## [Work order]
Extract from the entries below, exactly as given, only the lines from the line containing "U9: XOR CD4070" to the line containing "BAT3: 12V (plus", both lines included.

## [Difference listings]
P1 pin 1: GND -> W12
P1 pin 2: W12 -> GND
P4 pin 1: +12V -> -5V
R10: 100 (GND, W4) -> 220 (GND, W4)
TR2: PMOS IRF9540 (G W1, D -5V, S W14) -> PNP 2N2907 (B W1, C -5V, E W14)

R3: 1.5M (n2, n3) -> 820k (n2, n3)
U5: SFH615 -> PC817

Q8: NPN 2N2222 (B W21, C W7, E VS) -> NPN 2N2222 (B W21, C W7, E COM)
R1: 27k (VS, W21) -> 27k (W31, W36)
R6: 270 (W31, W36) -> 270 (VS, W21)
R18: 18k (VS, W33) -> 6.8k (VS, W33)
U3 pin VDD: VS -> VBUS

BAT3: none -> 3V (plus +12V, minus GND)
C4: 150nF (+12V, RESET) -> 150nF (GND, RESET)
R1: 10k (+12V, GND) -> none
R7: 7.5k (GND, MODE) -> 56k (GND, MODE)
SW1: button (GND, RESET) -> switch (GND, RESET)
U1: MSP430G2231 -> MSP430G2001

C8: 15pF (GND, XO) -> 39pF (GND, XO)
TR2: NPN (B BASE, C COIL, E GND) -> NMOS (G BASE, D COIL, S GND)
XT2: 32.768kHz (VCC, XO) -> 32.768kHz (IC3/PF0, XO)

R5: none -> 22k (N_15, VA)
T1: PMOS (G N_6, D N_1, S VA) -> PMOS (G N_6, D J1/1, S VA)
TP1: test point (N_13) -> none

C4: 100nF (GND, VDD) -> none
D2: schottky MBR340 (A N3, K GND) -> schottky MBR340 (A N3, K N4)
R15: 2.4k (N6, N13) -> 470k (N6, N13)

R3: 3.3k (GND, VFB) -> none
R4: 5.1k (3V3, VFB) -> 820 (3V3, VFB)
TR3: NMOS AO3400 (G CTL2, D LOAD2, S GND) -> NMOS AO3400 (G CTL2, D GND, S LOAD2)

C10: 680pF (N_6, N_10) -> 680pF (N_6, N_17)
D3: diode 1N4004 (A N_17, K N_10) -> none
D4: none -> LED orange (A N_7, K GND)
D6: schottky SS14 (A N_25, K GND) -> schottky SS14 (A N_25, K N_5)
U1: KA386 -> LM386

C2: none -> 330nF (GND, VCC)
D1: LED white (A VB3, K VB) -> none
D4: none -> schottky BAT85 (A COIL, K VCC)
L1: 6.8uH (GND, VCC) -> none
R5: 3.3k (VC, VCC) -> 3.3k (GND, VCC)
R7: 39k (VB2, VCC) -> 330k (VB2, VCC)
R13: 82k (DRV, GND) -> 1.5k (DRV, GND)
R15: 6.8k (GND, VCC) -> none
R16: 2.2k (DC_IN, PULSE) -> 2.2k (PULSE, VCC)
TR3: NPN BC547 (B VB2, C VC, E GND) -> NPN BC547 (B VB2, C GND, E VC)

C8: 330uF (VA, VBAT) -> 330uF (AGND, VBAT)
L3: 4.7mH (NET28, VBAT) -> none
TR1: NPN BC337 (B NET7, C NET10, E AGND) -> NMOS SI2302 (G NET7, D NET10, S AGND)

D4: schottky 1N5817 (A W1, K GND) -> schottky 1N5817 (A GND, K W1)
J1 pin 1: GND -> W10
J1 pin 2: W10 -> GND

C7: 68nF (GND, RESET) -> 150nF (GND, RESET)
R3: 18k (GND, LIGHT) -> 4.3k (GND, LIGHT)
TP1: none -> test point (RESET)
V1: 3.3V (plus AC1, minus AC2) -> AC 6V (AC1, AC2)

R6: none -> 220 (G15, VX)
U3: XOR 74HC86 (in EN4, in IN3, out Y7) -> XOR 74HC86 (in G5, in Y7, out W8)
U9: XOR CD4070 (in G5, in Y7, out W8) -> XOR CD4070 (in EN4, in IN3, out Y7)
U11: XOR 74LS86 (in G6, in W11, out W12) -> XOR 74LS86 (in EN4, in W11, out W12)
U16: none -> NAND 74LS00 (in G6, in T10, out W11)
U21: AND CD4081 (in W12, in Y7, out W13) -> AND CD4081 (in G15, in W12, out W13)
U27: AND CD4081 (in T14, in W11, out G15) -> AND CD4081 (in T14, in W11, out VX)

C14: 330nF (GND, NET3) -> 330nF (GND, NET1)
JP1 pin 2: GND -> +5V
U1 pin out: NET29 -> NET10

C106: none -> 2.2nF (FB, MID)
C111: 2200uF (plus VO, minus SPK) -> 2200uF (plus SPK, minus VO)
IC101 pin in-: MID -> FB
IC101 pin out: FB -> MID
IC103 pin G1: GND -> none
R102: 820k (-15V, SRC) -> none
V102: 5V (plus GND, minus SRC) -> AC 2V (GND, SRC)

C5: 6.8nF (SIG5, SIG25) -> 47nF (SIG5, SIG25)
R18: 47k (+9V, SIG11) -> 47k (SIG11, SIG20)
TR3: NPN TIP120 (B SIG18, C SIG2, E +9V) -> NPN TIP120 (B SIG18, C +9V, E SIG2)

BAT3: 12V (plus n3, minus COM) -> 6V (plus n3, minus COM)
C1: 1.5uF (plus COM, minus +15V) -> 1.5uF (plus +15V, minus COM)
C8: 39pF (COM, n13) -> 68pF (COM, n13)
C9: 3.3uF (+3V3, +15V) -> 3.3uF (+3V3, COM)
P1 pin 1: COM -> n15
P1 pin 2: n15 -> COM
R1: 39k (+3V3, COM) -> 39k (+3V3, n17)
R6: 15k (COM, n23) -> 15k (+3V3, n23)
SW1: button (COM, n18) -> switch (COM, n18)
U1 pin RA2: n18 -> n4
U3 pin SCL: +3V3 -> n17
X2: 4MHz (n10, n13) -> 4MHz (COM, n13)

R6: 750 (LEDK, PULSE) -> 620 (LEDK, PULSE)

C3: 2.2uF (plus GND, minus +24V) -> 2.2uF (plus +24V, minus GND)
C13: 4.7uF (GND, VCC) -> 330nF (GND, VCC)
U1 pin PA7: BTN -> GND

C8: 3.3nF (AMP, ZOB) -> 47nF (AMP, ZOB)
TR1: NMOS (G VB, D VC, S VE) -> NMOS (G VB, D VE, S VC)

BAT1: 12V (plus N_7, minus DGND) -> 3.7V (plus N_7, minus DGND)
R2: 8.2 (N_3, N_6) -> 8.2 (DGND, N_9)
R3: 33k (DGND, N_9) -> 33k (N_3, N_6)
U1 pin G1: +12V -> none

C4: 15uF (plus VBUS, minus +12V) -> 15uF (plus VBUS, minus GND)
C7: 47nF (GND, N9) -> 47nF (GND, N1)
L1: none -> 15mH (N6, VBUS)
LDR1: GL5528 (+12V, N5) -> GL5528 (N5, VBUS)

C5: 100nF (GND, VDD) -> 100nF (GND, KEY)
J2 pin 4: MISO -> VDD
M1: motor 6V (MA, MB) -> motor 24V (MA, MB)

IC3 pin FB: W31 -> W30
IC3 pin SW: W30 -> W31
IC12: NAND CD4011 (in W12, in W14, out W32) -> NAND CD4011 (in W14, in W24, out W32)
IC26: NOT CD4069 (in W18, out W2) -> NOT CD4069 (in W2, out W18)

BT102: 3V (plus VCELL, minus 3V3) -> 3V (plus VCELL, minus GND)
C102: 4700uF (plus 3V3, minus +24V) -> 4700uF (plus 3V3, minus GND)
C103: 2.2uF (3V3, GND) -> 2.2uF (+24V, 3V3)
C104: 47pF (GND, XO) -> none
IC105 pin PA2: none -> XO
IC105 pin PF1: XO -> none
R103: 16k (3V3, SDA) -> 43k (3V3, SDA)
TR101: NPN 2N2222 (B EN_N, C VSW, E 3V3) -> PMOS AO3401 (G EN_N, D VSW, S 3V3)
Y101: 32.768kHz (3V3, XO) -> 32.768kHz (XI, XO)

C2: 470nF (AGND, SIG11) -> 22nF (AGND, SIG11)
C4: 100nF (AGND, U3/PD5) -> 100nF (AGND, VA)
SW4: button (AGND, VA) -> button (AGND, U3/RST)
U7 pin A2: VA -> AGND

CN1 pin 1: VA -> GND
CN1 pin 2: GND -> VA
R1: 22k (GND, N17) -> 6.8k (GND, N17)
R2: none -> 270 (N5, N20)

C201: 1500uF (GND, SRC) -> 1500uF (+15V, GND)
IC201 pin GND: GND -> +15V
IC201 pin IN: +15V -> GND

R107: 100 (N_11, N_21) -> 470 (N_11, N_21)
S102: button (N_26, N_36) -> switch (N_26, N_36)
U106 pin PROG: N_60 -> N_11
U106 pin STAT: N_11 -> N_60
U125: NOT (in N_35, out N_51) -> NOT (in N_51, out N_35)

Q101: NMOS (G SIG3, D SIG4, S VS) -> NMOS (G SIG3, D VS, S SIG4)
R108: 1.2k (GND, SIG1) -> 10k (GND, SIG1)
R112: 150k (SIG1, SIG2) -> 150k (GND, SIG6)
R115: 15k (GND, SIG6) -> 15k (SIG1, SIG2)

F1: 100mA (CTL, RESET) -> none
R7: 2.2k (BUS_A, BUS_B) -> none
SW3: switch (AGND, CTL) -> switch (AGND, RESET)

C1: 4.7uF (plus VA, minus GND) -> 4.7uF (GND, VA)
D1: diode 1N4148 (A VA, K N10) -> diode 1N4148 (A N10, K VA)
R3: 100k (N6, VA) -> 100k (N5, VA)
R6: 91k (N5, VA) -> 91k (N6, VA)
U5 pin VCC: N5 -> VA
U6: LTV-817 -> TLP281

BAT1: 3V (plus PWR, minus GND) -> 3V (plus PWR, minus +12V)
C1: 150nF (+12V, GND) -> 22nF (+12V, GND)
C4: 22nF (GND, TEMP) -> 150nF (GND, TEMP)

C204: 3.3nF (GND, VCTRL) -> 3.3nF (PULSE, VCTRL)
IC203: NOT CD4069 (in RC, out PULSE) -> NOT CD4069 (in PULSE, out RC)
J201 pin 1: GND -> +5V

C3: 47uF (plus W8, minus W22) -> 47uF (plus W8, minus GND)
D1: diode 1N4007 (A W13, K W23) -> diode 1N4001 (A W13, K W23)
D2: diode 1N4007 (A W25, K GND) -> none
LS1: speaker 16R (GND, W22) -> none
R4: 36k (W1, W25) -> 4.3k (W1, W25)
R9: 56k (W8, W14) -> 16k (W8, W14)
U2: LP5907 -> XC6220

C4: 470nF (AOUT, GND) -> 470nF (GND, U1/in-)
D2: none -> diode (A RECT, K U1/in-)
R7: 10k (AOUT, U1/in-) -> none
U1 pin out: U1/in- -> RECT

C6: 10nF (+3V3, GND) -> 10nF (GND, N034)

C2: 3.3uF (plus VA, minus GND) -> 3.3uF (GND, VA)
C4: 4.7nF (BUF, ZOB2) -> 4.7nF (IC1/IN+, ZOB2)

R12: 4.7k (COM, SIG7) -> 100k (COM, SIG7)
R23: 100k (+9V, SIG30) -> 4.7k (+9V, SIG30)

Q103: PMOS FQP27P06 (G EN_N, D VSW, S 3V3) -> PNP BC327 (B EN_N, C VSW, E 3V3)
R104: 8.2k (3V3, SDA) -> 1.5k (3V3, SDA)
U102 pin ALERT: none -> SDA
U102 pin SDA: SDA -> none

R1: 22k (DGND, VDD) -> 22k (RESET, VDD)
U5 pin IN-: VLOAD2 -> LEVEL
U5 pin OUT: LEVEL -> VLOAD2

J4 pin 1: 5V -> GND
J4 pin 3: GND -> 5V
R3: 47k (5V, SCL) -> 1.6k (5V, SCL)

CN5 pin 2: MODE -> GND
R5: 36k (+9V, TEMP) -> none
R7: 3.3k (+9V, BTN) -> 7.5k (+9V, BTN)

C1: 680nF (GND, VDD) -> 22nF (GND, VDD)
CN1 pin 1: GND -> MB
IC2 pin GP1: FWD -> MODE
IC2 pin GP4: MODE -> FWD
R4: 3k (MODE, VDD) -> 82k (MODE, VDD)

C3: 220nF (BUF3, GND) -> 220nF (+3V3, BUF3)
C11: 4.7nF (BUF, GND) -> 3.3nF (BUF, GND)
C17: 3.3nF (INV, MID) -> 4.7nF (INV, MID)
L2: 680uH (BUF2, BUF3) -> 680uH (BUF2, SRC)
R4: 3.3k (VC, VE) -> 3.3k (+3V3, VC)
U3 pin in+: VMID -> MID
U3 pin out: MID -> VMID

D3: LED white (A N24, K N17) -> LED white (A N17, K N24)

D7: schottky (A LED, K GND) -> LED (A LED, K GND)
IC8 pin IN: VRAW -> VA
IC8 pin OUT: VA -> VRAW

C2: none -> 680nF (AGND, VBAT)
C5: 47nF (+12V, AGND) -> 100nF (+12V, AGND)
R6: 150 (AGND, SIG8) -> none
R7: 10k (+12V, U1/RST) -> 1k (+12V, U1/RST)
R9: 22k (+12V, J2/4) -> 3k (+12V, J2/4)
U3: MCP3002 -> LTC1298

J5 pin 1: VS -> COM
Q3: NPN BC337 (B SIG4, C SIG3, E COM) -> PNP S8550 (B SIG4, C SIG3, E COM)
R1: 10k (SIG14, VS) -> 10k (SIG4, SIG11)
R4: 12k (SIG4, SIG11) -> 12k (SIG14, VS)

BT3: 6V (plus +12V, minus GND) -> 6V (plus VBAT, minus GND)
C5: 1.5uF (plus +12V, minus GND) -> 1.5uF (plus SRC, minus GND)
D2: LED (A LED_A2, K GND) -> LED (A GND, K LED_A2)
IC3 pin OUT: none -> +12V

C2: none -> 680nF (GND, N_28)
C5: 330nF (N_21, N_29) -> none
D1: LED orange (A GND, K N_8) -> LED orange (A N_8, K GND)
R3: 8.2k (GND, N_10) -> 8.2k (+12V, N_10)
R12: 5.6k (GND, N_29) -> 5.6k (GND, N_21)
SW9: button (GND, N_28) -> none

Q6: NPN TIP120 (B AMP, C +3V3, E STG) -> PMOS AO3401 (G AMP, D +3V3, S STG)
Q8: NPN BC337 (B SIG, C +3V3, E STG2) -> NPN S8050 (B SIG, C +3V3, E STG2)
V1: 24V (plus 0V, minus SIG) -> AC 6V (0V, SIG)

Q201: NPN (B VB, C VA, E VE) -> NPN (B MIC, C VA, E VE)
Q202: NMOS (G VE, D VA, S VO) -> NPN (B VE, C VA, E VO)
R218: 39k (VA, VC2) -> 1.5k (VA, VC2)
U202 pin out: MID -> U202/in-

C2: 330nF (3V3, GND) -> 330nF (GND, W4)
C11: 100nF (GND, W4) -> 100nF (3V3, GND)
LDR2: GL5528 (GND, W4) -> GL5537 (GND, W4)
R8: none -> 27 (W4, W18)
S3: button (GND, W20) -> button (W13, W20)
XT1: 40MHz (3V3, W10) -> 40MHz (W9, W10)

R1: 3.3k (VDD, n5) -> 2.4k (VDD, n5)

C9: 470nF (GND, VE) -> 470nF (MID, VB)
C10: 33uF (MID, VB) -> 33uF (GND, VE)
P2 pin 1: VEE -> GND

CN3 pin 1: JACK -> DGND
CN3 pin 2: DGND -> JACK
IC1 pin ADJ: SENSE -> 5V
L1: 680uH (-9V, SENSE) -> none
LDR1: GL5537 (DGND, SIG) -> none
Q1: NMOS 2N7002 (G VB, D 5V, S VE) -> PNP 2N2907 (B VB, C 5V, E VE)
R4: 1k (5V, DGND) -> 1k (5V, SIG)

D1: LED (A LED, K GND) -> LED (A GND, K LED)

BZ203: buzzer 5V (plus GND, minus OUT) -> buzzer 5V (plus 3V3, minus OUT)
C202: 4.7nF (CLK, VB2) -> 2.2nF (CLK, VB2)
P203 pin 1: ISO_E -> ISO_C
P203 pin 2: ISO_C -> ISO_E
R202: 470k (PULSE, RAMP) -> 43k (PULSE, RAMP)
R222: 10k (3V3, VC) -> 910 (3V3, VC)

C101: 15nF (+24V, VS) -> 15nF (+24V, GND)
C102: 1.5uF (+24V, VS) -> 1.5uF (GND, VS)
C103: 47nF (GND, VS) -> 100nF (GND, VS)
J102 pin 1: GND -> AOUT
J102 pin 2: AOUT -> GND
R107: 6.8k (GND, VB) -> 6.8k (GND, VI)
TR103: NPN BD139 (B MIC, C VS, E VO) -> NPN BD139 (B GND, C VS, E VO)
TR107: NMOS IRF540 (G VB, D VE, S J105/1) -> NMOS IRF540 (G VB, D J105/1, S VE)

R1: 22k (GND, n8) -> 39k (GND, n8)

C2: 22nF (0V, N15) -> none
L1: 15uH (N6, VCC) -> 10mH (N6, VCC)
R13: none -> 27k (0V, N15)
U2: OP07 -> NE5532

## [Solved exercise]
U9: XOR CD4070 (in G5, in Y7, out W8) -> XOR CD4070 (in EN4, in IN3, out Y7)
U11: XOR 74LS86 (in G6, in W11, out W12) -> XOR 74LS86 (in EN4, in W11, out W12)
U16: none -> NAND 74LS00 (in G6, in T10, out W11)
U21: AND CD4081 (in W12, in Y7, out W13) -> AND CD4081 (in G15, in W12, out W13)
U27: AND CD4081 (in T14, in W11, out G15) -> AND CD4081 (in T14, in W11, out VX)

C14: 330nF (GND, NET3) -> 330nF (GND, NET1)
JP1 pin 2: GND -> +5V
U1 pin out: NET29 -> NET10

C106: none -> 2.2nF (FB, MID)
C111: 2200uF (plus VO, minus SPK) -> 2200uF (plus SPK, minus VO)
IC101 pin in-: MID -> FB
IC101 pin out: FB -> MID
IC103 pin G1: GND -> none
R102: 820k (-15V, SRC) -> none
V102: 5V (plus GND, minus SRC) -> AC 2V (GND, SRC)

C5: 6.8nF (SIG5, SIG25) -> 47nF (SIG5, SIG25)
R18: 47k (+9V, SIG11) -> 47k (SIG11, SIG20)
TR3: NPN TIP120 (B SIG18, C SIG2, E +9V) -> NPN TIP120 (B SIG18, C +9V, E SIG2)

BAT3: 12V (plus n3, minus COM) -> 6V (plus n3, minus COM)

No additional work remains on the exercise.